▶ _Your task_
Copy verbatim the block of lines in the entries below whose first line contains "TP2: test point (GND) -> test point (N014)" and whose last line contains "R8: 910 (LEDK, U3/QB) -> 100 (LEDK, U3/QB)". Leave out all other lines.
### Provided entries
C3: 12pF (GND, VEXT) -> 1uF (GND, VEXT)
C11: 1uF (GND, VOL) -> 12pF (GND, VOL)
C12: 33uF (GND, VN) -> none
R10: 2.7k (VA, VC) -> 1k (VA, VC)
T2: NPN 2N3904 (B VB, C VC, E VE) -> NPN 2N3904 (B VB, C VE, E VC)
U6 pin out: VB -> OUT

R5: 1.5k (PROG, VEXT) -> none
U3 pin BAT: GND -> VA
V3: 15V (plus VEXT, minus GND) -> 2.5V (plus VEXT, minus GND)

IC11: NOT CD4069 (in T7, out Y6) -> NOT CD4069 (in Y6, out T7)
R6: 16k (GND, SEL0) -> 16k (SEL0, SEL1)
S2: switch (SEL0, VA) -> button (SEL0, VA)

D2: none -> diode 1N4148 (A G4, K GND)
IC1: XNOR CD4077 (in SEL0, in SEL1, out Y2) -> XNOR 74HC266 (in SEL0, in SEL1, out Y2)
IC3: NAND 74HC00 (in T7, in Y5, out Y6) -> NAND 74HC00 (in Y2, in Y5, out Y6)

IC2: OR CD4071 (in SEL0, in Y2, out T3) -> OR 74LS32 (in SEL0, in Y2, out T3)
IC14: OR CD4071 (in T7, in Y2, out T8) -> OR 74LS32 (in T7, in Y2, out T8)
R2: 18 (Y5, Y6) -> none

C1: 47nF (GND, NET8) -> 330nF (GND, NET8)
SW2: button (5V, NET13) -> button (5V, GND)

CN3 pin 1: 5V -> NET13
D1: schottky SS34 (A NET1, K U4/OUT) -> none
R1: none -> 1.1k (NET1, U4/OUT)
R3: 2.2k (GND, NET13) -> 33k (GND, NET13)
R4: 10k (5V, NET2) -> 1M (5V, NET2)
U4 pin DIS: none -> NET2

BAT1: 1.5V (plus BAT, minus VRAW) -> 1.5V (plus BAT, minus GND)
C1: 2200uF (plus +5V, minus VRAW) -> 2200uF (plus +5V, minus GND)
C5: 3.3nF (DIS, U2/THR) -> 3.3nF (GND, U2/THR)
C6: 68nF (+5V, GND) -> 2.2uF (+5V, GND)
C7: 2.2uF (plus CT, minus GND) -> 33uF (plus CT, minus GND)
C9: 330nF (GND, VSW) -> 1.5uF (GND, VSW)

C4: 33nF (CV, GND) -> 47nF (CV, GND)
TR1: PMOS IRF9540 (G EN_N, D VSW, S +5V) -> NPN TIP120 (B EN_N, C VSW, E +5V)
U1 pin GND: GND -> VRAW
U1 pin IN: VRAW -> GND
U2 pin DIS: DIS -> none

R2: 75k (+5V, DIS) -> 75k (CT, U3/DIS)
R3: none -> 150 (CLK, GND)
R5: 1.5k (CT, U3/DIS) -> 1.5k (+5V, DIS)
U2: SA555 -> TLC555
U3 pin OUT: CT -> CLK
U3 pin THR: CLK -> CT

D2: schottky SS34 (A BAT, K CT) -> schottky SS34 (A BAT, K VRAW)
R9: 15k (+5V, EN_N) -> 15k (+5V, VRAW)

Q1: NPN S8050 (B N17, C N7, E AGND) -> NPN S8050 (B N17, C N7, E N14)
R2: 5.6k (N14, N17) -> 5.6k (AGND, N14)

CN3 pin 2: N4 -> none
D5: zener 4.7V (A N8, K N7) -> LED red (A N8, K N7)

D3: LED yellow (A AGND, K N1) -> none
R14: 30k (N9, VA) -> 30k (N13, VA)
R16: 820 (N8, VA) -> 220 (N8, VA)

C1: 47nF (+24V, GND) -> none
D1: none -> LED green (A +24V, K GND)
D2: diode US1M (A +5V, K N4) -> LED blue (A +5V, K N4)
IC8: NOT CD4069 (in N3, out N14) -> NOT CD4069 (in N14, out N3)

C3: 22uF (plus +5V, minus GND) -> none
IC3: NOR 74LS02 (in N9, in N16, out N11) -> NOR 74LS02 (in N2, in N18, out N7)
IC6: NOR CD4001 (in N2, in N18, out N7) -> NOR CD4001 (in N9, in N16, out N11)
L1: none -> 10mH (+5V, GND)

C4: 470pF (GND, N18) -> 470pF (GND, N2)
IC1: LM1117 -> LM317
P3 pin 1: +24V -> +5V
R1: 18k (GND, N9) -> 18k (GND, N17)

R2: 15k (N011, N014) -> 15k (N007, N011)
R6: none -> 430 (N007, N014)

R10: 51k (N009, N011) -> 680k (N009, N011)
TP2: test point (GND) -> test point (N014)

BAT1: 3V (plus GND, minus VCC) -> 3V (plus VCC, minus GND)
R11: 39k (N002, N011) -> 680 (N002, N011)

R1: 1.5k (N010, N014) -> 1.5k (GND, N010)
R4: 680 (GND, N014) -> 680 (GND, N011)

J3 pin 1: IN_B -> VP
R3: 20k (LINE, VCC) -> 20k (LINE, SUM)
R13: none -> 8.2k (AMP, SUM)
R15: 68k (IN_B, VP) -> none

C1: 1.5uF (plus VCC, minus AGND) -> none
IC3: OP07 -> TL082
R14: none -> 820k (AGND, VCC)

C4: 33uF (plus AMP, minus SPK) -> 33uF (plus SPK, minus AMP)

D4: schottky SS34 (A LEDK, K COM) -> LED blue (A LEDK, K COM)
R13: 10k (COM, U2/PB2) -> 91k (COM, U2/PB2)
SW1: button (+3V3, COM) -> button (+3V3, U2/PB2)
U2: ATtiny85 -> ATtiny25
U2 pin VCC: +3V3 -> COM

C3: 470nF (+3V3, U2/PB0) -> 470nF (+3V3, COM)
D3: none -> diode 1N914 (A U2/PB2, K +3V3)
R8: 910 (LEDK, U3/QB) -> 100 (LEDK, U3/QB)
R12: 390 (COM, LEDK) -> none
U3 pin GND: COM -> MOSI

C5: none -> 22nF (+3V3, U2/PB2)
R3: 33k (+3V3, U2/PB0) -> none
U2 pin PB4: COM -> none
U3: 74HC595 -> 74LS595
######
▶ _Answer box_
TP2: test point (GND) -> test point (N014)

BAT1: 3V (plus GND, minus VCC) -> 3V (plus VCC, minus GND)
R11: 39k (N002, N011) -> 680 (N002, N011)

R1: 1.5k (N010, N014) -> 1.5k (GND, N010)
R4: 680 (GND, N014) -> 680 (GND, N011)

J3 pin 1: IN_B -> VP
R3: 20k (LINE, VCC) -> 20k (LINE, SUM)
R13: none -> 8.2k (AMP, SUM)
R15: 68k (IN_B, VP) -> none

C1: 1.5uF (plus VCC, minus AGND) -> none
IC3: OP07 -> TL082
R14: none -> 820k (AGND, VCC)

C4: 33uF (plus AMP, minus SPK) -> 33uF (plus SPK, minus AMP)

D4: schottky SS34 (A LEDK, K COM) -> LED blue (A LEDK, K COM)
R13: 10k (COM, U2/PB2) -> 91k (COM, U2/PB2)
SW1: button (+3V3, COM) -> button (+3V3, U2/PB2)
U2: ATtiny85 -> ATtiny25
U2 pin VCC: +3V3 -> COM

C3: 470nF (+3V3, U2/PB0) -> 470nF (+3V3, COM)
D3: none -> diode 1N914 (A U2/PB2, K +3V3)
R8: 910 (LEDK, U3/QB) -> 100 (LEDK, U3/QB)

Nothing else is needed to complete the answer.